Exercise material:
================
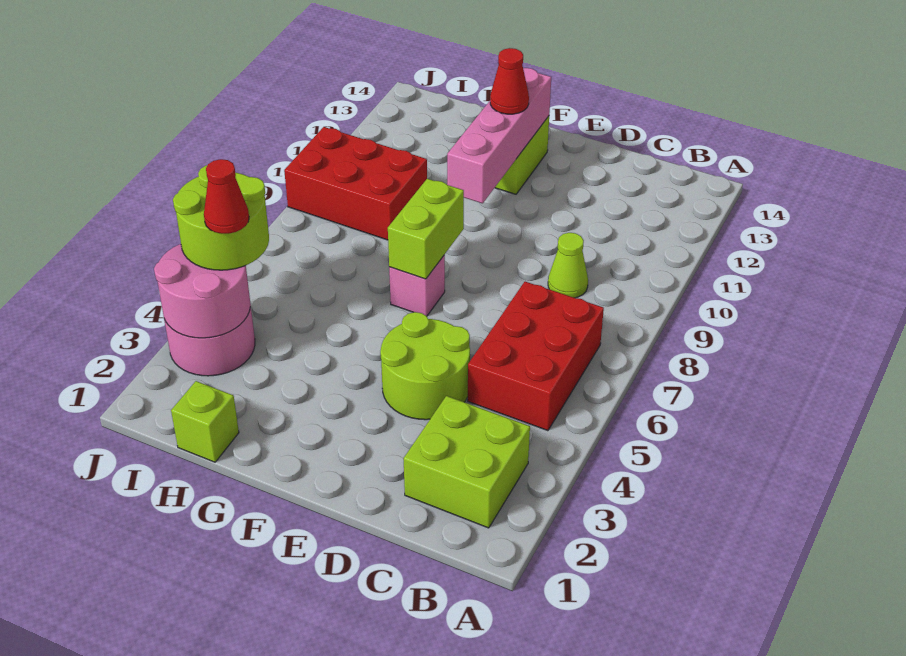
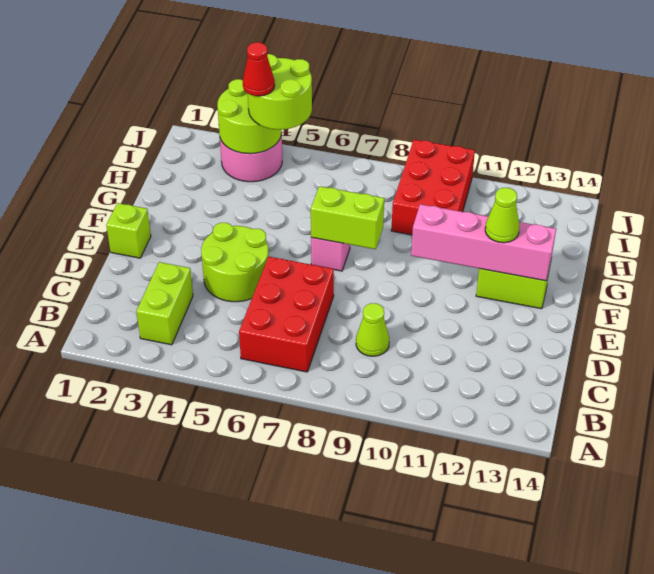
lime brick B2:C3 level 1 -> lime brick B3:C3 level 1
red brick B5:C7 level 1 -> red brick B6:D7 level 1
red cone F12 level 3 -> lime cone F12 level 3
lime brick H1 level 1 -> lime brick E1 level 1
pink round brick I3:J4 level 2 -> lime round brick I3:J4 level 2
================
Task directions: The expected output is every line of the data, unchanged, with the pictures skipped.

Solution to the problem:
lime brick B2:C3 level 1 -> lime brick B3:C3 level 1
red brick B5:C7 level 1 -> red brick B6:D7 level 1
red cone F12 level 3 -> lime cone F12 level 3
lime brick H1 level 1 -> lime brick E1 level 1
pink round brick I3:J4 level 2 -> lime round brick I3:J4 level 2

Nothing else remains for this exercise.